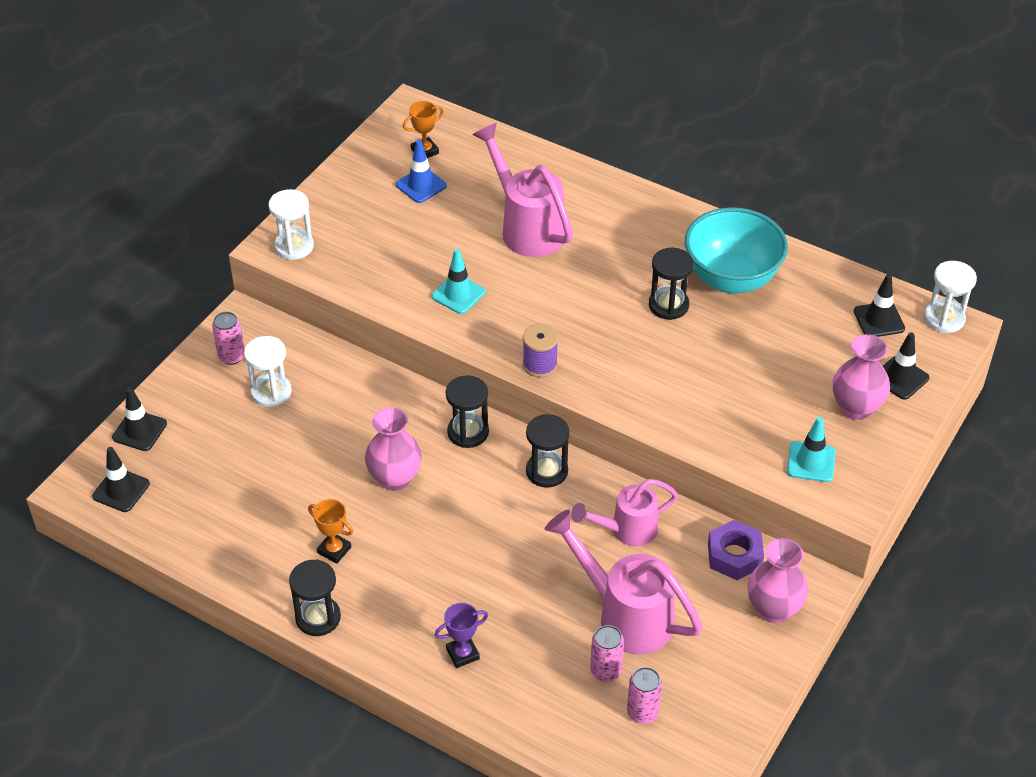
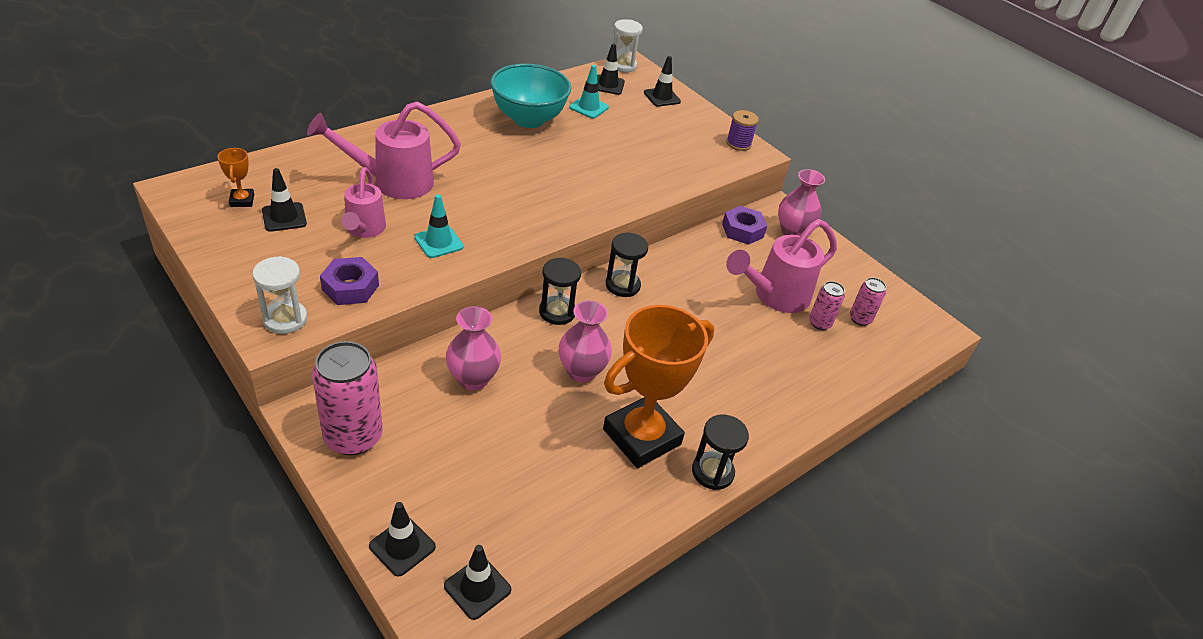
camera: 75 degrees left, 5 degrees down
(231, 356) = (353, 437): pink can -> pink can, size x1.92
(271, 392) = (424, 421): white hourglass -> none
(334, 550) = (642, 437): orange trophy -> orange trophy, size x2.44
(357, 265) = (350, 287): none -> purple nut
(421, 185) = (284, 217): blue traffic cone -> black traffic cone
(462, 654) = (781, 392): purple trophy -> none
(540, 364) = (550, 228): purple spool -> purple spool (738, 144)
(626, 530) = (699, 268): pink watering can -> pink watering can (364, 230)
(668, 305) = (533, 152): black hourglass -> none
(811, 462) = (713, 153): turquoise traffic cone -> turquoise traffic cone (588, 107)
(856, 408) = (677, 120): pink vase -> pink vase (473, 379)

**Exercise:**
Only lines holding the word "trophy" are wanted; list them all from the material.

**The completed task:**
(334, 550) = (642, 437): orange trophy -> orange trophy, size x2.44
(462, 654) = (781, 392): purple trophy -> none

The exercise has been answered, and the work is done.